- YOUR ASSIGNMENT -
Find the line that contains "MATRIX pin CLK: GP27 -> GP22" in the entries below. Write out that line and all that follow it, unchanged and alone.

[Saved entries]
==================================================

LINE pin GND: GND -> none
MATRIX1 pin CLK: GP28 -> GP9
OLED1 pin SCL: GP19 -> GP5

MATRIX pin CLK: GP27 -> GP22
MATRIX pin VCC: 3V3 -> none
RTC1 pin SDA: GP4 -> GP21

==================================================

- WRITTEN SOLUTION -
MATRIX pin CLK: GP27 -> GP22
MATRIX pin VCC: 3V3 -> none
RTC1 pin SDA: GP4 -> GP21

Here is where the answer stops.